[Opening DATA RECORDS section]

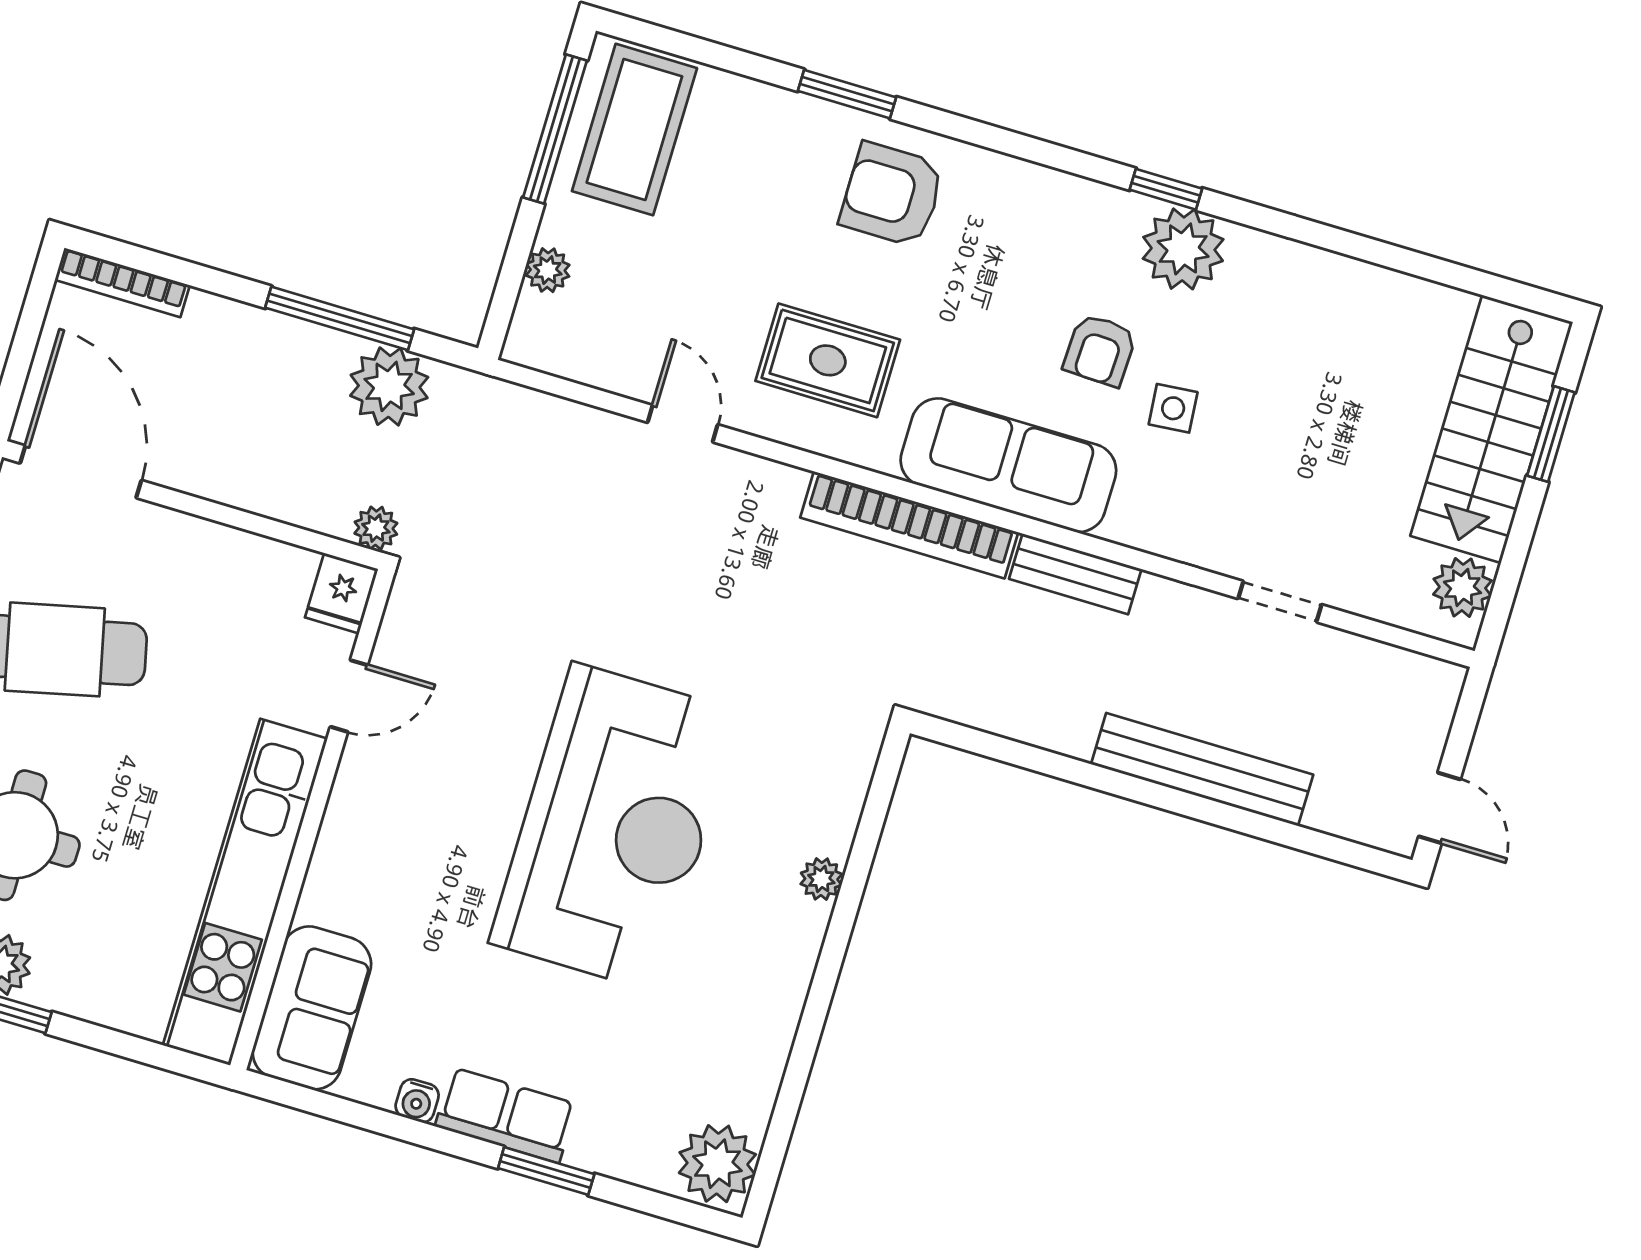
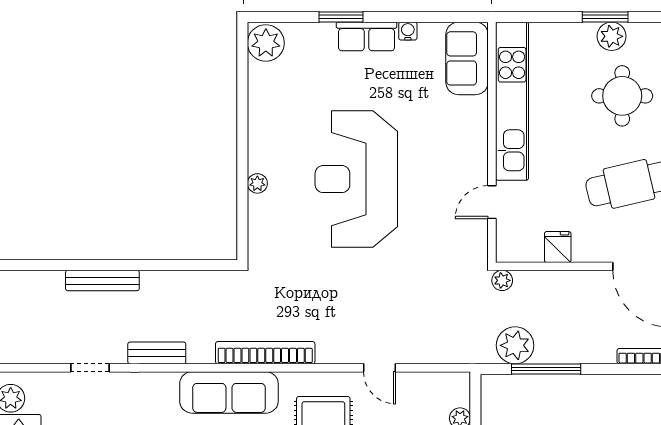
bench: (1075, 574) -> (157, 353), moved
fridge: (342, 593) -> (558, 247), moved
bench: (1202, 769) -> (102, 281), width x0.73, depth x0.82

[Closing DATA RECORDS section]
[Opening DATA RECORDS section]

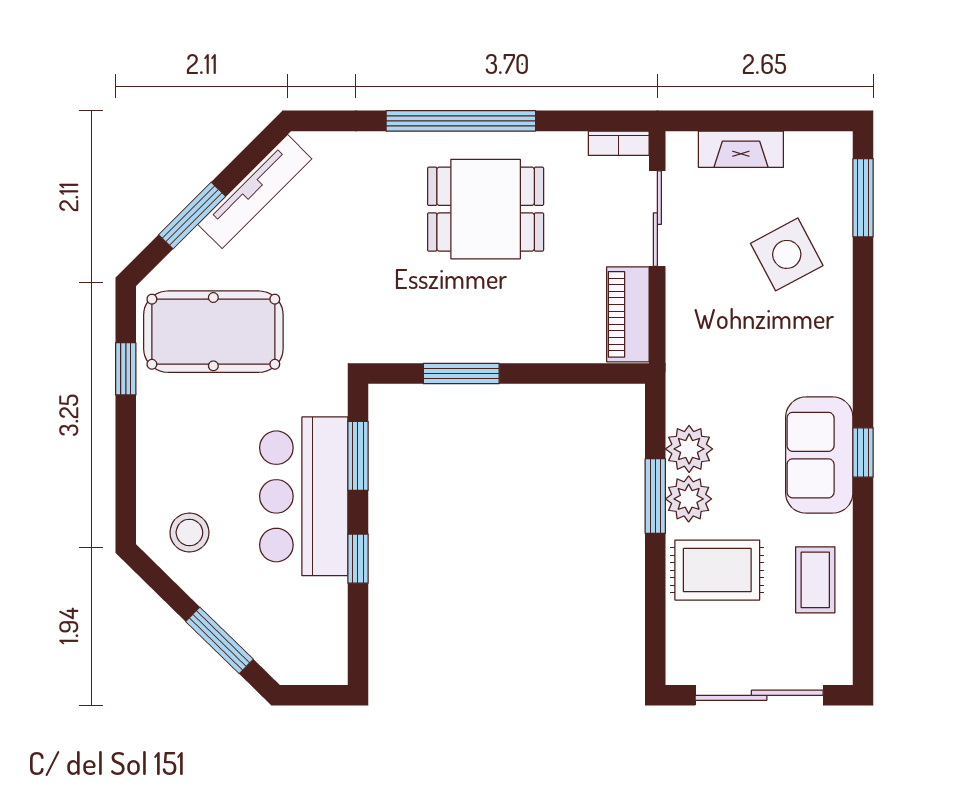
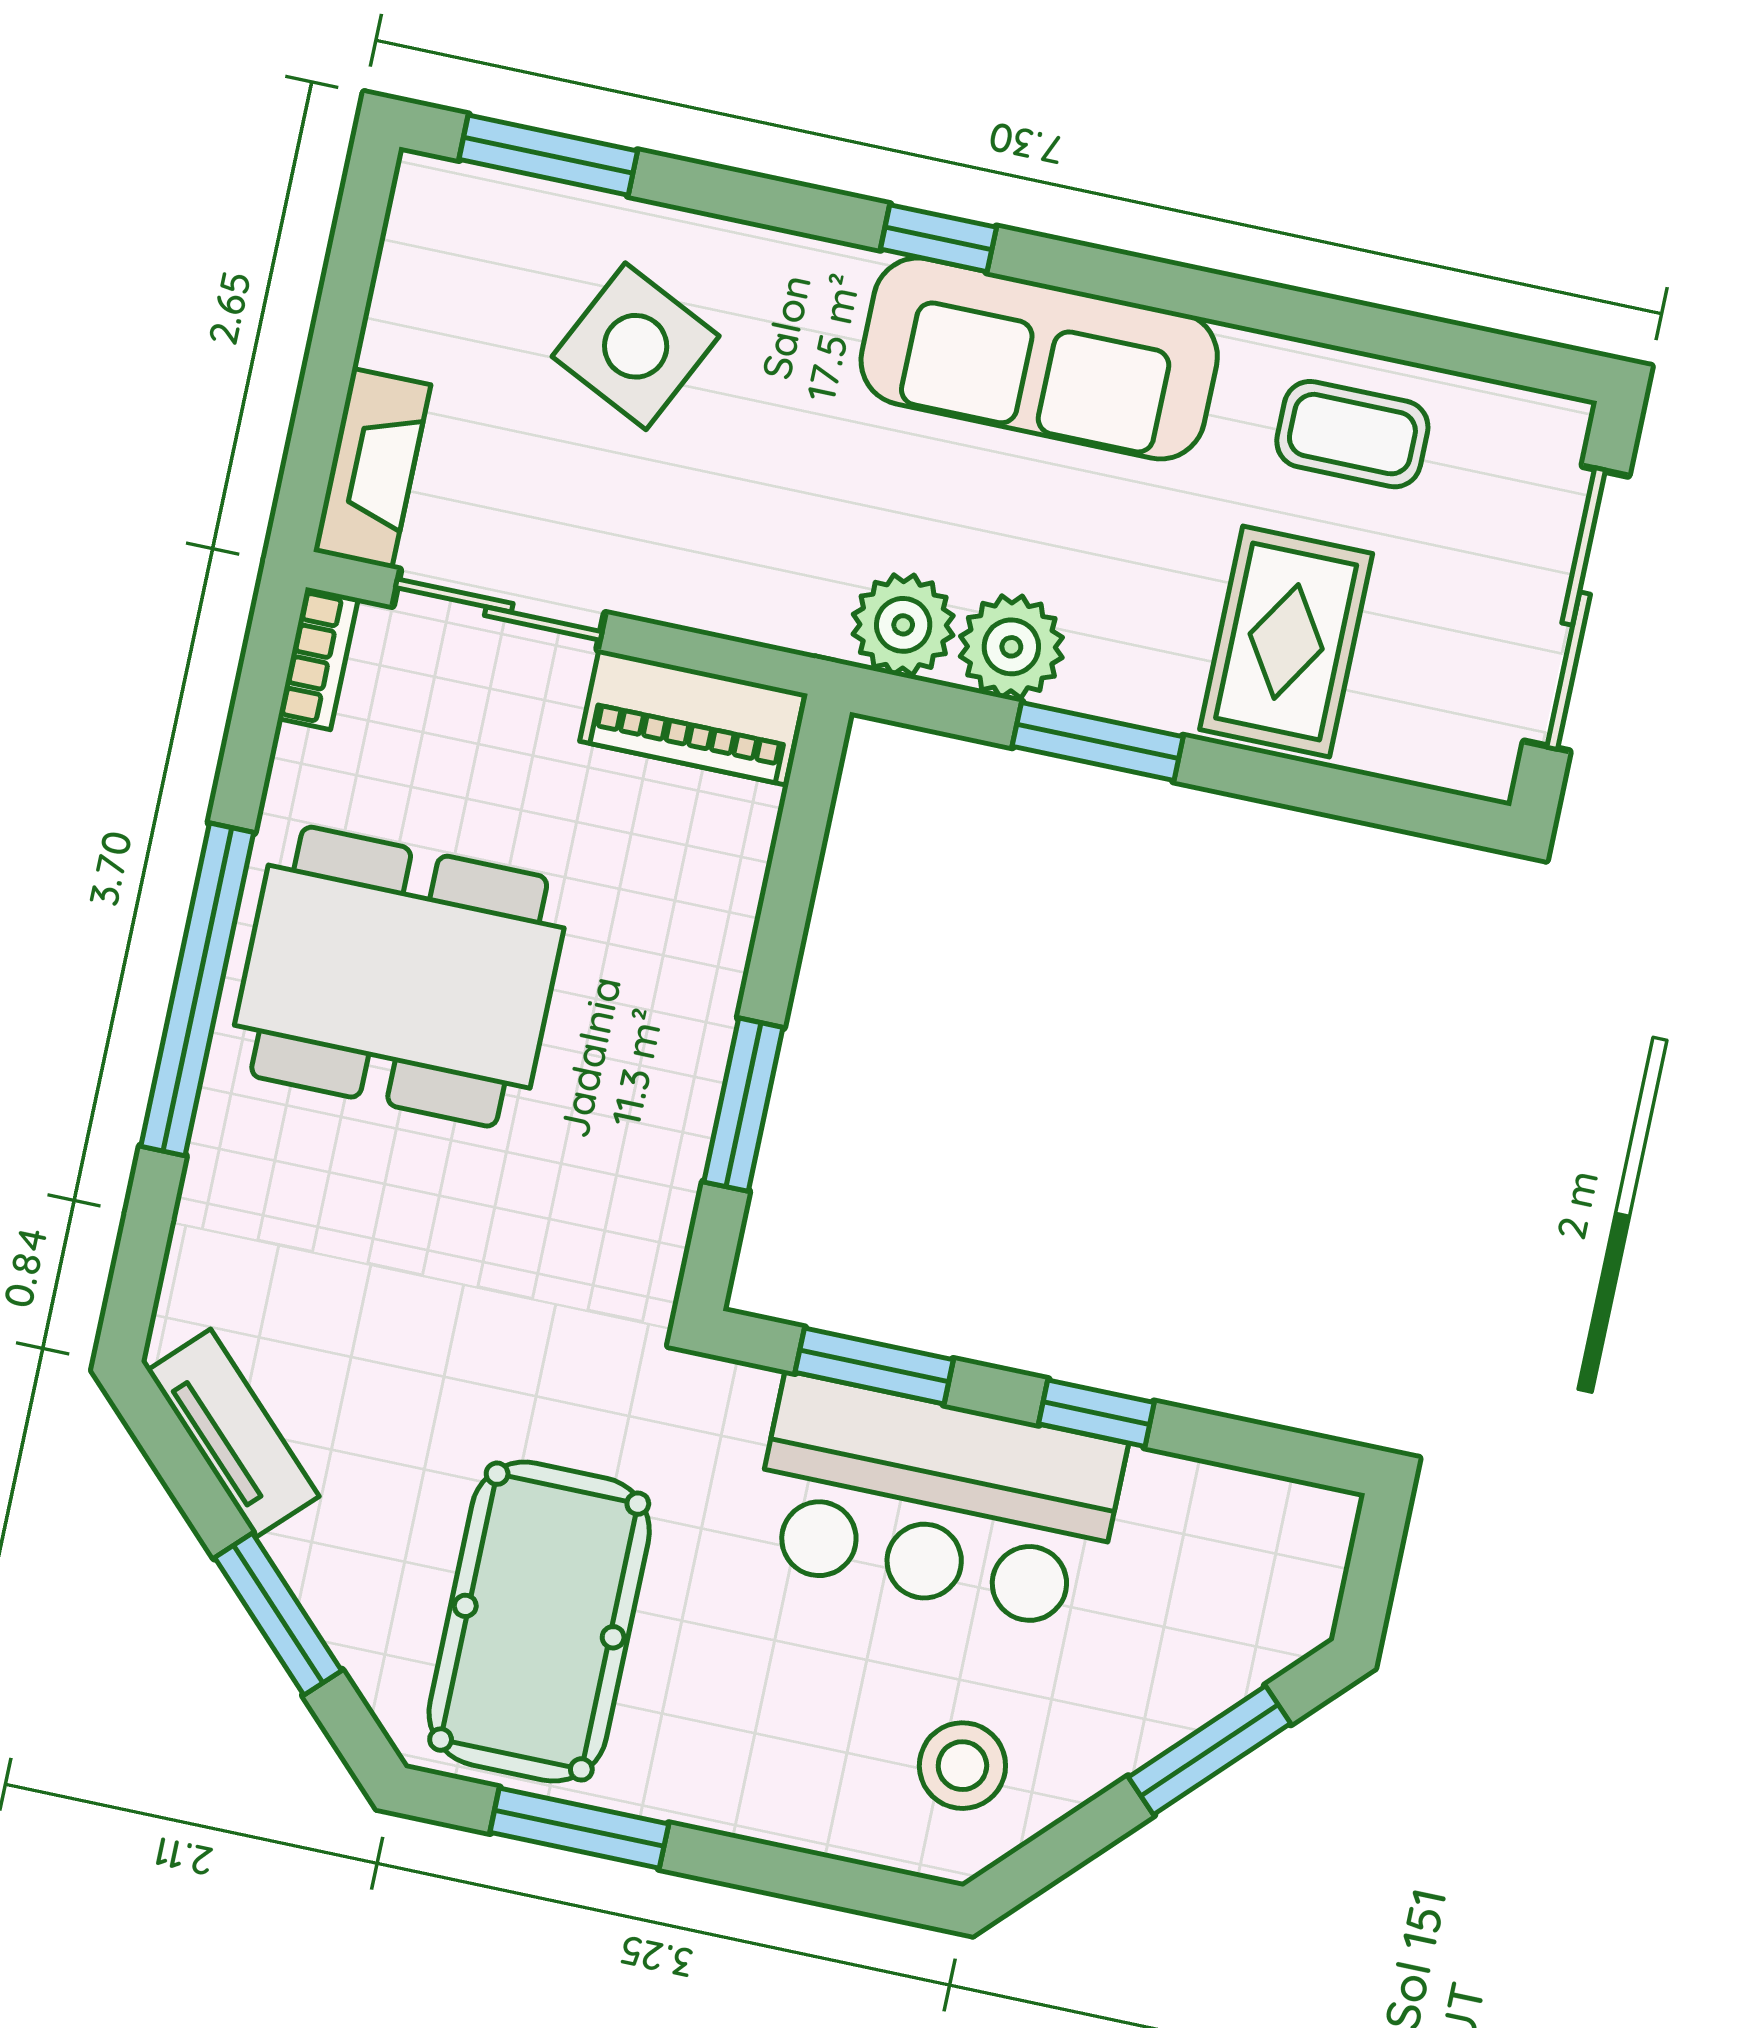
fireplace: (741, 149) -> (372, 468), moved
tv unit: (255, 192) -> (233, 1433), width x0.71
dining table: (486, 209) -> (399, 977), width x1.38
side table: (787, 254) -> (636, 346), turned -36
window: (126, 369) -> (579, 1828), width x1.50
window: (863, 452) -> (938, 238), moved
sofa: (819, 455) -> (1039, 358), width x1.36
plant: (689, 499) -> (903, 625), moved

[Closing DATA RECORDS section]
[Opening DATA RECORDS section]

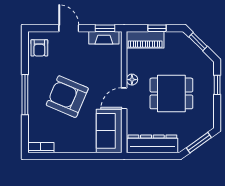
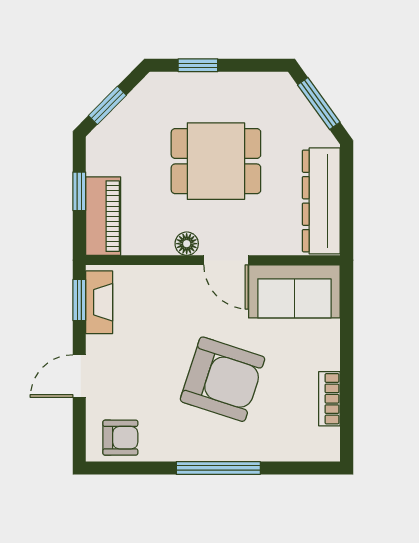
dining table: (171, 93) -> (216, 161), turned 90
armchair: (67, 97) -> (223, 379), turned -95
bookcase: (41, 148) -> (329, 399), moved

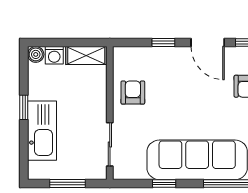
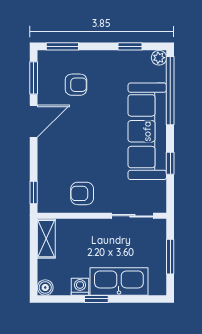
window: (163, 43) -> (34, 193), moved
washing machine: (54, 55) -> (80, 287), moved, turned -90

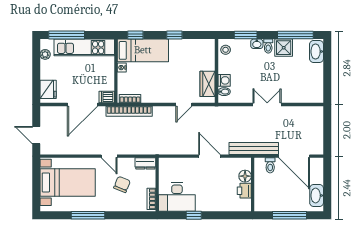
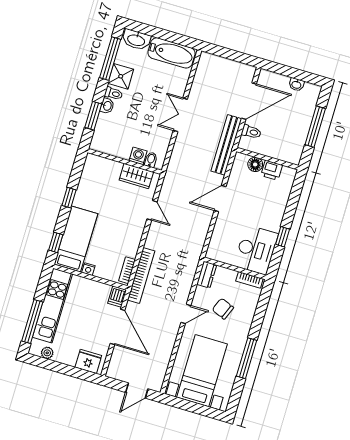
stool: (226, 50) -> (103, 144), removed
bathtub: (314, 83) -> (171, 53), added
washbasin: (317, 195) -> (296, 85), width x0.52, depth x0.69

[Closing DATA RECORDS section]

> [WHAT YOU HAVE TO DO]: Which lines above run from the one containing "window: (126, 369)" to the one containing "plant: (689, 499) -> (903, 625), moved"? Give them again exactly, both ends included.

> [EXERCISE RESPONSE]:
window: (126, 369) -> (579, 1828), width x1.50
window: (863, 452) -> (938, 238), moved
sofa: (819, 455) -> (1039, 358), width x1.36
plant: (689, 499) -> (903, 625), moved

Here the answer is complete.